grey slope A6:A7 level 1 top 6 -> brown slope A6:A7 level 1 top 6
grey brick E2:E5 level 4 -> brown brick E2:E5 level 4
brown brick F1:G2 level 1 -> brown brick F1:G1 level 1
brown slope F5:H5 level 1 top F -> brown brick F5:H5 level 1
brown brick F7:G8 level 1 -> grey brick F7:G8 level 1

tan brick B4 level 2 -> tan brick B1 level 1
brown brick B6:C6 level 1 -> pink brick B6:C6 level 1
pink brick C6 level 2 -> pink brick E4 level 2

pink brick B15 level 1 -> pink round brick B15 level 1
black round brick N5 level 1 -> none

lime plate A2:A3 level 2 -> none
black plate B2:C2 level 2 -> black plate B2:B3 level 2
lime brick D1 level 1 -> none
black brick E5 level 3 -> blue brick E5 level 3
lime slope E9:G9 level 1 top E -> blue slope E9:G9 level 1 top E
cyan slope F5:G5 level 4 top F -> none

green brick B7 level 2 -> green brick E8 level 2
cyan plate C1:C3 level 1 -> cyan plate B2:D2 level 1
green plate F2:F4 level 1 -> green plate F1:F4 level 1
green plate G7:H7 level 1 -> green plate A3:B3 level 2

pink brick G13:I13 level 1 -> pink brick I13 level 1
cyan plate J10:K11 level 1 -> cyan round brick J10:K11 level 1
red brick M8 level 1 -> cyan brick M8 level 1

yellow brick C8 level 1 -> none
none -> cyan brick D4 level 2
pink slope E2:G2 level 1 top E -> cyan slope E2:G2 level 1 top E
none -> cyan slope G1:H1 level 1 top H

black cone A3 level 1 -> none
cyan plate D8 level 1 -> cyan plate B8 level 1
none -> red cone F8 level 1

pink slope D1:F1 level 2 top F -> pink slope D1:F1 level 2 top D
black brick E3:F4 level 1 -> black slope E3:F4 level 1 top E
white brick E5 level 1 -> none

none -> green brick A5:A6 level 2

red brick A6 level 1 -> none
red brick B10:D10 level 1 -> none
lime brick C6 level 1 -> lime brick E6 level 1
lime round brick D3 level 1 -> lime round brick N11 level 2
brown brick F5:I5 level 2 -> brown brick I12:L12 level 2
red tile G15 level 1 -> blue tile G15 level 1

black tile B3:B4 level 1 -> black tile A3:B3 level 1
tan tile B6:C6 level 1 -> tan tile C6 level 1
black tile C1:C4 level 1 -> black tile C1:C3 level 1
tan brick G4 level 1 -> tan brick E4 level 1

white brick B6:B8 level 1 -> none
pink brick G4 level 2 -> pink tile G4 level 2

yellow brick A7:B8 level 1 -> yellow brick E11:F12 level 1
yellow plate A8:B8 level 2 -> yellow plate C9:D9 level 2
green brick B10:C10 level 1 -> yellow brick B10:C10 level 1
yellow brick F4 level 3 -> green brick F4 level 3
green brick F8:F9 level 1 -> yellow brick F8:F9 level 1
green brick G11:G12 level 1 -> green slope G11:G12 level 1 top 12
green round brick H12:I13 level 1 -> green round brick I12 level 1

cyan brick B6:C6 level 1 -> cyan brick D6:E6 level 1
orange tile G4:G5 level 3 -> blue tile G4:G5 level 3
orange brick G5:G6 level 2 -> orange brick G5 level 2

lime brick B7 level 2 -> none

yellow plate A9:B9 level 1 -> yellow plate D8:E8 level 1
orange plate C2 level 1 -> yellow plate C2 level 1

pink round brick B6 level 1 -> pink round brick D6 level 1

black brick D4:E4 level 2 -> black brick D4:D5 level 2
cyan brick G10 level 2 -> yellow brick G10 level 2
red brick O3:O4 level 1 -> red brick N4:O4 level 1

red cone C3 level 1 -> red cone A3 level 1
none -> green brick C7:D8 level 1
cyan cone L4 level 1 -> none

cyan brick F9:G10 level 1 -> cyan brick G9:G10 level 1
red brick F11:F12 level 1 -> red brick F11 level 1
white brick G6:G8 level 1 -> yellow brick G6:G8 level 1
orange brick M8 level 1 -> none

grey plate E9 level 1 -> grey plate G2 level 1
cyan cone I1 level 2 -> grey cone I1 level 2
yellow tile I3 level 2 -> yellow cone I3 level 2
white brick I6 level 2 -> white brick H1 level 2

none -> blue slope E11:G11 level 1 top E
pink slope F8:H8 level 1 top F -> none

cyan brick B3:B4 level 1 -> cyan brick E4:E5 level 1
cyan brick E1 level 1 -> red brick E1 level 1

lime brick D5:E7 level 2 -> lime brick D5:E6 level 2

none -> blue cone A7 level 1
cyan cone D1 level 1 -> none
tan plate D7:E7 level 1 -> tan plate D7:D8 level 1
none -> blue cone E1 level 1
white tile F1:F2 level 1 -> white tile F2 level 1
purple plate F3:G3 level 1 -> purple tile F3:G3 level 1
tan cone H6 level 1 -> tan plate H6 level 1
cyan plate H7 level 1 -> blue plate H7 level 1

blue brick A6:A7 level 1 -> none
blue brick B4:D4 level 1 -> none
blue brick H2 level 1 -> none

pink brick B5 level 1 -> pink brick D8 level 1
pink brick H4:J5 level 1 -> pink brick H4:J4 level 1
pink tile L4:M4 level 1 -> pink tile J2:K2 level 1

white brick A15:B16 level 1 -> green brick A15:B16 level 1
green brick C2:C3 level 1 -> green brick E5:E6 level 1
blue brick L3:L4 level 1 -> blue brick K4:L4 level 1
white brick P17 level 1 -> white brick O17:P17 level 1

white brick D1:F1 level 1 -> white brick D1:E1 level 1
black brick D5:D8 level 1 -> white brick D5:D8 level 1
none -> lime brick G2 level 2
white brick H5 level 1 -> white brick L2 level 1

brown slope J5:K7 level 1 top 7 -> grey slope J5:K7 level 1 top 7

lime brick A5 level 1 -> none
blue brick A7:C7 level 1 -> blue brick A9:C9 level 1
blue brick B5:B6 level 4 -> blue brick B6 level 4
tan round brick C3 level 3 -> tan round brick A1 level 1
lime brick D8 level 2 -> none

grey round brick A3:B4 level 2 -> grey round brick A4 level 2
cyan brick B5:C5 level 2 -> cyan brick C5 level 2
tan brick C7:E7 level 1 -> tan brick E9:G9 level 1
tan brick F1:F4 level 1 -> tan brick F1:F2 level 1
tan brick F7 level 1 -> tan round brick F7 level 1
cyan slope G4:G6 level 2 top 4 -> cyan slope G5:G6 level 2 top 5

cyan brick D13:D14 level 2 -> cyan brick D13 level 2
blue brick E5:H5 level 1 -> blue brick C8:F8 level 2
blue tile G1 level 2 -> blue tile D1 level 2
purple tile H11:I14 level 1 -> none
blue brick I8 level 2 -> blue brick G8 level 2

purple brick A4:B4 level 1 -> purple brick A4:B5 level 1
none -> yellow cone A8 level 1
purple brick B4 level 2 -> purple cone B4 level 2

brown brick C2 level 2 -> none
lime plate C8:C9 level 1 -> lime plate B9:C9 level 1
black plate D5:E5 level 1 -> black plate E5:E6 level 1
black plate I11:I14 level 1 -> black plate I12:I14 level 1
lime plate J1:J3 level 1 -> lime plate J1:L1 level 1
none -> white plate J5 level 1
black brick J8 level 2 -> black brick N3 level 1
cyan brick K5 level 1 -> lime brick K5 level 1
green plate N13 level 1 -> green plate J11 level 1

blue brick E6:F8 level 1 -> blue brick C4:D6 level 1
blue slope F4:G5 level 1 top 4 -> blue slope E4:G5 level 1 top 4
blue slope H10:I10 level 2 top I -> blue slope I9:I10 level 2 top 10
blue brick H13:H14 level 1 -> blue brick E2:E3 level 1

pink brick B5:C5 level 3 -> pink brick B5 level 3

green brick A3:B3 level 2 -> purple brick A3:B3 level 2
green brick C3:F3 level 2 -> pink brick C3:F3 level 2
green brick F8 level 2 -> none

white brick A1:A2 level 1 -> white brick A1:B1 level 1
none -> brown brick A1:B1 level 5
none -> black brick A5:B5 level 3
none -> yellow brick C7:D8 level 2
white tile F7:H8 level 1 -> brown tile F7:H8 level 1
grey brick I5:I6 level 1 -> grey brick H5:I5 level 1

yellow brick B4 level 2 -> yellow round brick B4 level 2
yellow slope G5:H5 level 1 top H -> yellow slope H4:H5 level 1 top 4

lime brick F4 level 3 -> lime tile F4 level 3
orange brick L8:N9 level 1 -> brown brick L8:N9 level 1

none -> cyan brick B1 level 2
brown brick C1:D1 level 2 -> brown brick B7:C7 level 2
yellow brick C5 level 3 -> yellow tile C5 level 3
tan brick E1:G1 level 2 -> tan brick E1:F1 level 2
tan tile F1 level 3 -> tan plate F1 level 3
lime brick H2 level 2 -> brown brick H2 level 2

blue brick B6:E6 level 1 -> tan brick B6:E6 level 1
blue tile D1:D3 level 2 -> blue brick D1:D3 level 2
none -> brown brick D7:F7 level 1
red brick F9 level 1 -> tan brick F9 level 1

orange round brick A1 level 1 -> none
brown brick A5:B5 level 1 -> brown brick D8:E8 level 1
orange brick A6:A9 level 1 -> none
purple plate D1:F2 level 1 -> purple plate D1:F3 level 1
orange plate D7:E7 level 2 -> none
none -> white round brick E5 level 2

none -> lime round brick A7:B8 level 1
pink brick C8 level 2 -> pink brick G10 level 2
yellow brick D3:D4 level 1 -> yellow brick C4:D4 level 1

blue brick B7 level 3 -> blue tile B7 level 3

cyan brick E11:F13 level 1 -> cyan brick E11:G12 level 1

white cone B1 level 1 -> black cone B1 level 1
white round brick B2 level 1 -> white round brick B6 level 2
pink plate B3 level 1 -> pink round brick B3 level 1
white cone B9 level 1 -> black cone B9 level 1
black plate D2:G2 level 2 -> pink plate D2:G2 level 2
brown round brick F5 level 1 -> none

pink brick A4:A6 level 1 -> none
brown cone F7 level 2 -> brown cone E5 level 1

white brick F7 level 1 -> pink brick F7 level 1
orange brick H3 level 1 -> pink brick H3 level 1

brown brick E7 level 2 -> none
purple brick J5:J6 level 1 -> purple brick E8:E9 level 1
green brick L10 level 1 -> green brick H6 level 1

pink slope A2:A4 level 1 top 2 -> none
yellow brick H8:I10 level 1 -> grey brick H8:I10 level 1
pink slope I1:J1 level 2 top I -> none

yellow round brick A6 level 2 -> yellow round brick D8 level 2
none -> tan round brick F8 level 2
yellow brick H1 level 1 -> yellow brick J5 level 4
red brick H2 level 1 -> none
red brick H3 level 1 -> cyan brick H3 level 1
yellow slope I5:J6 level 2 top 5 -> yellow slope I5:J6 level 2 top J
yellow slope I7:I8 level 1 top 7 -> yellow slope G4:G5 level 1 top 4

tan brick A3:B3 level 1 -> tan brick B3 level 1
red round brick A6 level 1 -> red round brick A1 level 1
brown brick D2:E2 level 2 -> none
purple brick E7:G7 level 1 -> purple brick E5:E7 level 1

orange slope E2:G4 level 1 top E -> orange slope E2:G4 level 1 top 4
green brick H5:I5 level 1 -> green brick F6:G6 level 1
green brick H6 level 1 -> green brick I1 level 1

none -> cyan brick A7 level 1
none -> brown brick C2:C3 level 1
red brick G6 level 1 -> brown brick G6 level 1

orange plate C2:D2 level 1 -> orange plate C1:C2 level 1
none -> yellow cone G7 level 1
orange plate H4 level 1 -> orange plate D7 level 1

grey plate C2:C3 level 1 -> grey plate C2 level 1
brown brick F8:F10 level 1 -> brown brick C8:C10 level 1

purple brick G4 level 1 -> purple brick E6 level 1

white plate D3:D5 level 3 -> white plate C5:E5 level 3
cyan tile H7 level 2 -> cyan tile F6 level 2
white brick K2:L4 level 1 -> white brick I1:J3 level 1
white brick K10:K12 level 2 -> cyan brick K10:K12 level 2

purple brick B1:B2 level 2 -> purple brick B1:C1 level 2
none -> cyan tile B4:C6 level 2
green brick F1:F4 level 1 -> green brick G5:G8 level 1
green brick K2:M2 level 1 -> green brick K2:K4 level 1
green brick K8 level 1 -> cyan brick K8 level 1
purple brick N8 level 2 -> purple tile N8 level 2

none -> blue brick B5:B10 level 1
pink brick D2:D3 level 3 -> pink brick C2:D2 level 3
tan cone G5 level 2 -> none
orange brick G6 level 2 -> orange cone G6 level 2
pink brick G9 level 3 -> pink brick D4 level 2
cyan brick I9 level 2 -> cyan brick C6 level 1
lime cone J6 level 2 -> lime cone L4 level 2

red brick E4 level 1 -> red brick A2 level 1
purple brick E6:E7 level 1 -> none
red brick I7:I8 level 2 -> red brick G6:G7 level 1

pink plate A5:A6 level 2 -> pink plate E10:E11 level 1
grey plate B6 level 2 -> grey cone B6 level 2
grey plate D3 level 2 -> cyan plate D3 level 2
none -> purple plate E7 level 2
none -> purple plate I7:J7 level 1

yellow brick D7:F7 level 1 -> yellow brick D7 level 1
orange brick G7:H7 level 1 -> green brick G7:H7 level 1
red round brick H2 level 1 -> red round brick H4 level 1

----

◆ **Your goal**
Take the lines from the top of the data through the one that contains "black brick E5" and copy them exactly, leaving out every line after it.

◆ **Response**
grey slope A6:A7 level 1 top 6 -> brown slope A6:A7 level 1 top 6
grey brick E2:E5 level 4 -> brown brick E2:E5 level 4
brown brick F1:G2 level 1 -> brown brick F1:G1 level 1
brown slope F5:H5 level 1 top F -> brown brick F5:H5 level 1
brown brick F7:G8 level 1 -> grey brick F7:G8 level 1

tan brick B4 level 2 -> tan brick B1 level 1
brown brick B6:C6 level 1 -> pink brick B6:C6 level 1
pink brick C6 level 2 -> pink brick E4 level 2

pink brick B15 level 1 -> pink round brick B15 level 1
black round brick N5 level 1 -> none

lime plate A2:A3 level 2 -> none
black plate B2:C2 level 2 -> black plate B2:B3 level 2
lime brick D1 level 1 -> none
black brick E5 level 3 -> blue brick E5 level 3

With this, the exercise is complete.